**Work instructions:** Exactly the lines from the one holding "cyan plate E4:F7" through the end of the material below must be printed, nothing more, and the pictures must be dropped.

%%

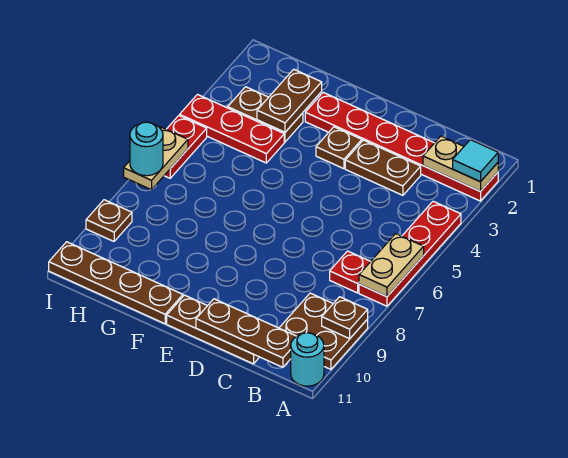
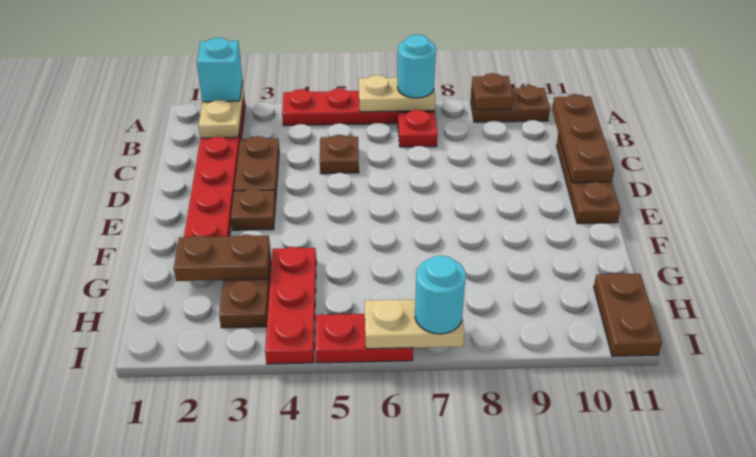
cyan tile A2 level 3 -> cyan brick A2 level 3
brown plate A9:B10 level 1 -> brown plate A9:A10 level 1
cyan round brick A11 level 1 -> cyan round brick A7 level 3
brown plate F11:I11 level 1 -> brown plate H11:I11 level 1
brown plate I9 level 1 -> brown plate C5 level 1

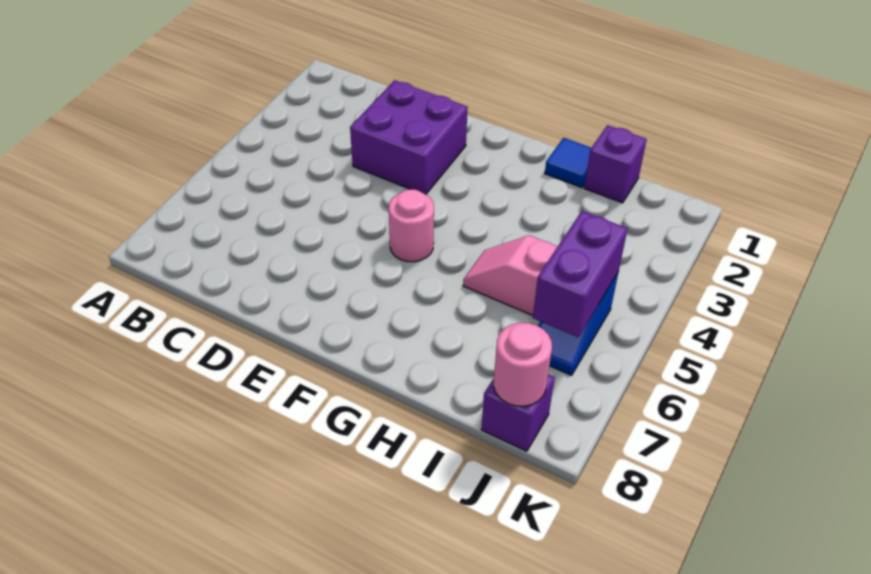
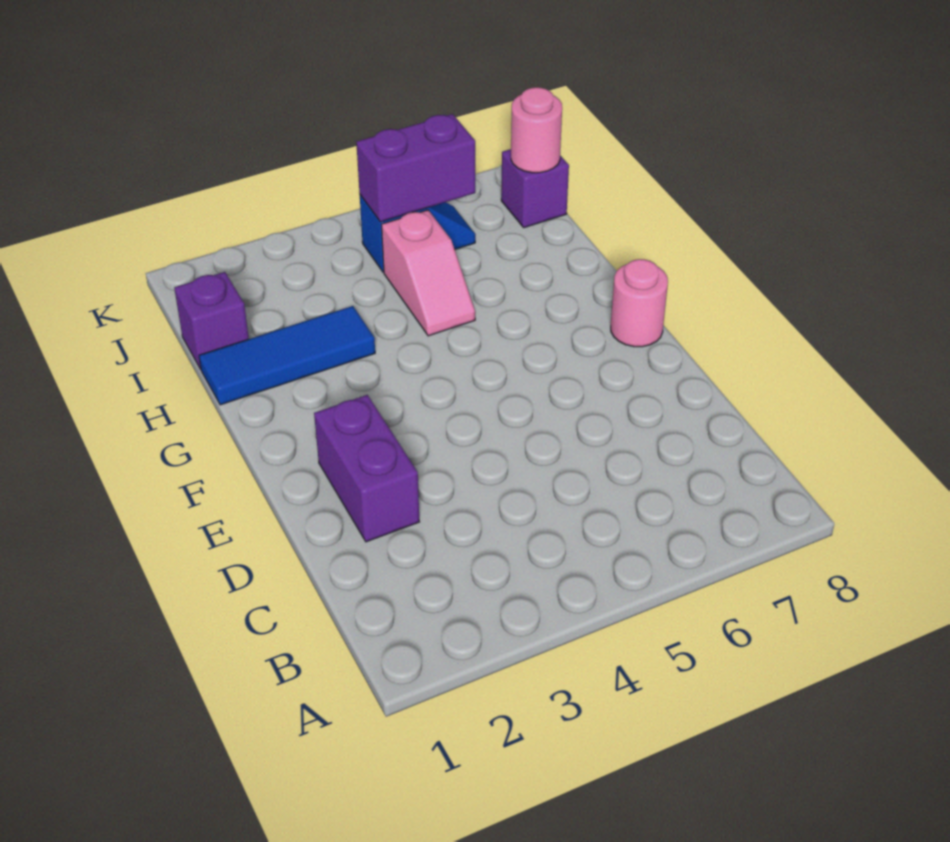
purple brick D2:E3 level 1 -> purple brick D2:E2 level 1
pink round brick F5 level 1 -> pink round brick F8 level 1
blue tile H1 level 1 -> blue tile H1:H3 level 1

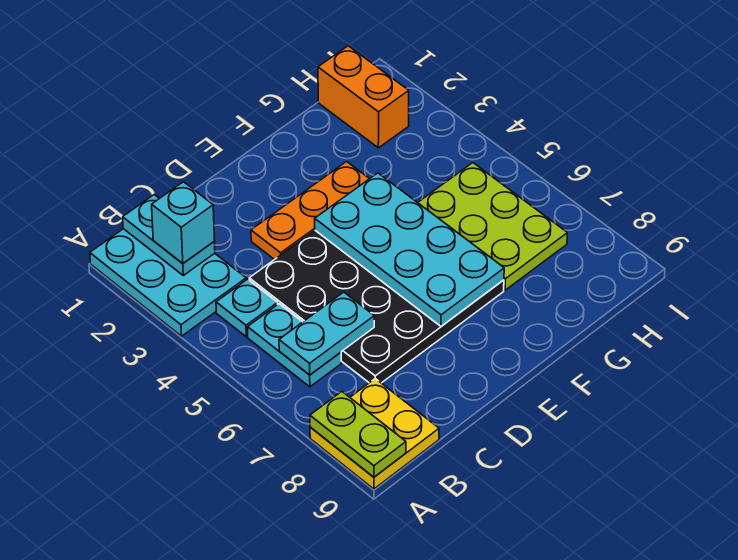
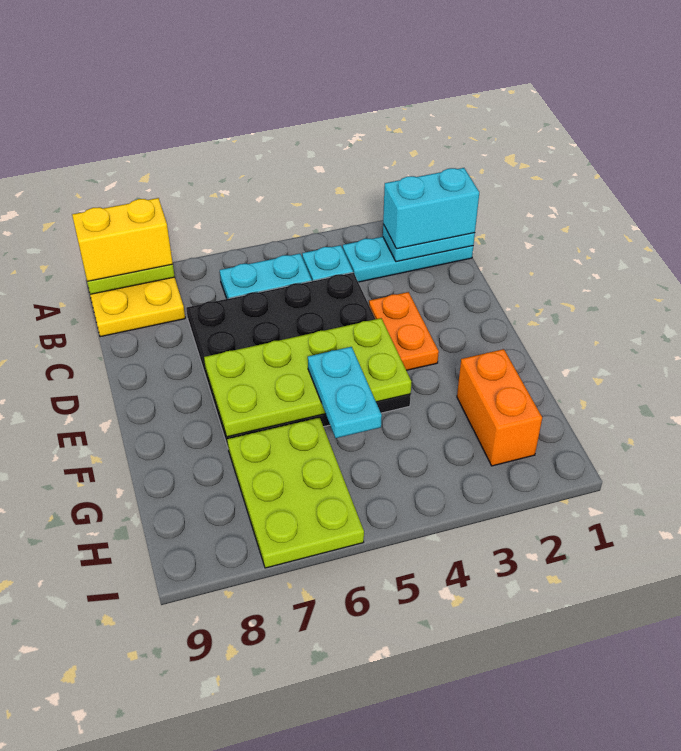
cyan plate A1:B3 level 1 -> cyan plate B1:B3 level 1
none -> yellow brick A8:A9 level 3
cyan brick B2 level 3 -> cyan brick B1:B2 level 3
cyan plate B6:C6 level 2 -> cyan plate F5:G5 level 3
orange plate D3:F3 level 1 -> orange plate D3:E3 level 1
cyan plate E4:F7 level 2 -> lime plate E4:F7 level 2
lime plate G5:H7 level 1 -> lime plate G6:I7 level 1
orange brick H1:H2 level 1 -> orange brick G2:H2 level 1

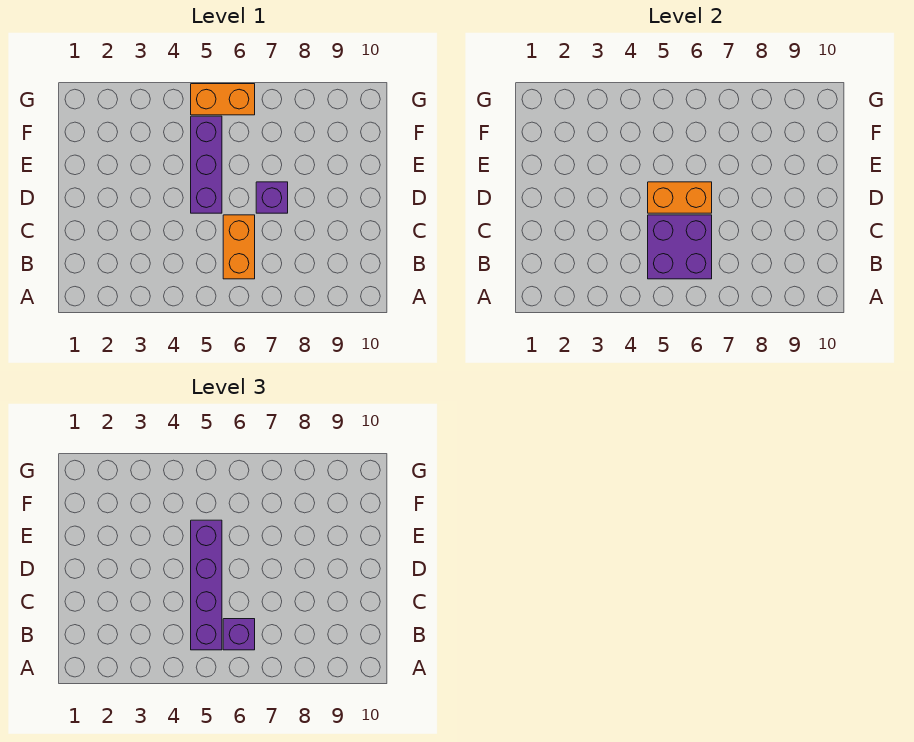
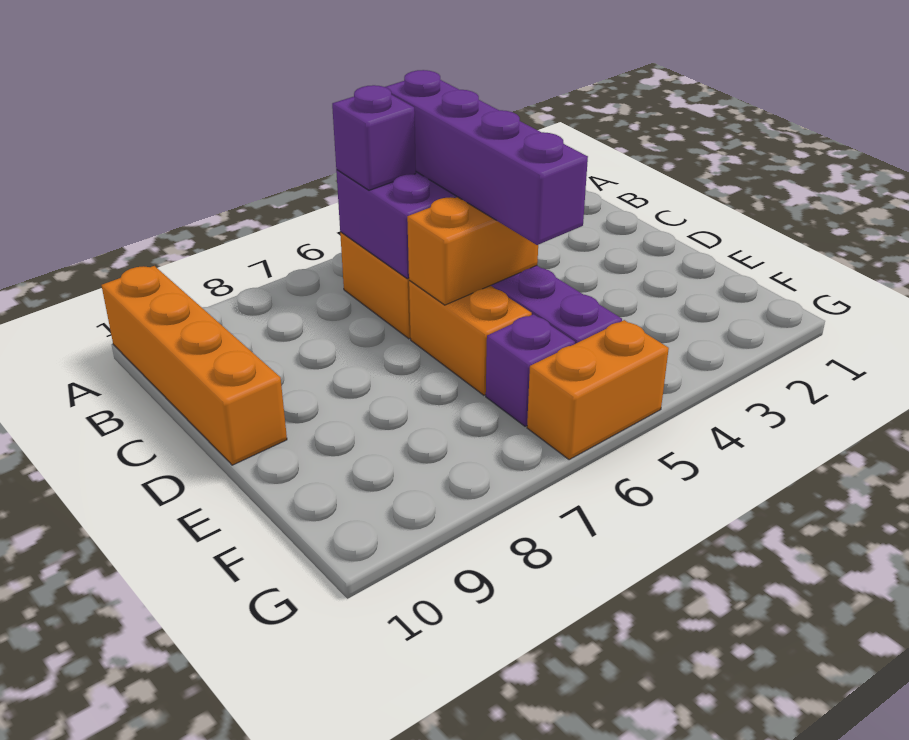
none -> orange brick A10:D10 level 1
none -> orange brick D6:E6 level 1
purple brick D7 level 1 -> purple brick F6 level 1

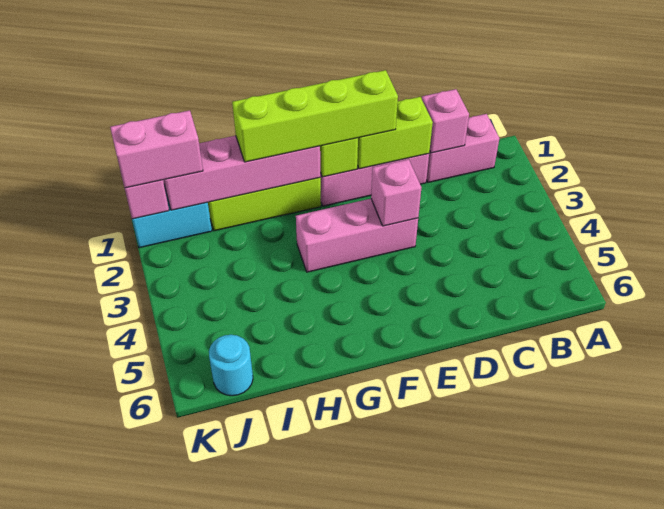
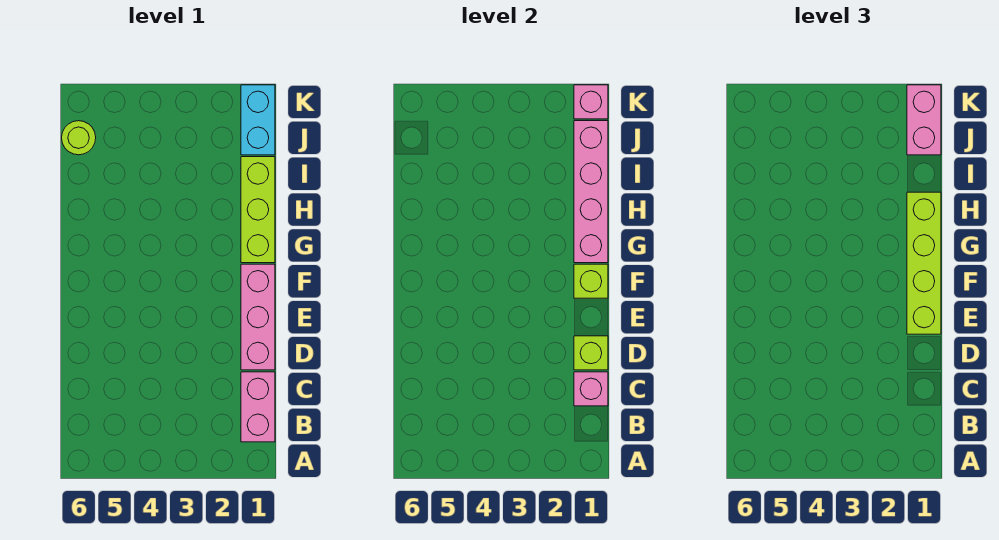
lime brick D1:E1 level 2 -> lime brick D1 level 2
pink brick E3:G3 level 1 -> none
pink brick E3 level 2 -> none
cyan round brick J6 level 1 -> lime round brick J6 level 1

%%

**Problem solution:**
cyan plate E4:F7 level 2 -> lime plate E4:F7 level 2
lime plate G5:H7 level 1 -> lime plate G6:I7 level 1
orange brick H1:H2 level 1 -> orange brick G2:H2 level 1

none -> orange brick A10:D10 level 1
none -> orange brick D6:E6 level 1
purple brick D7 level 1 -> purple brick F6 level 1

lime brick D1:E1 level 2 -> lime brick D1 level 2
pink brick E3:G3 level 1 -> none
pink brick E3 level 2 -> none
cyan round brick J6 level 1 -> lime round brick J6 level 1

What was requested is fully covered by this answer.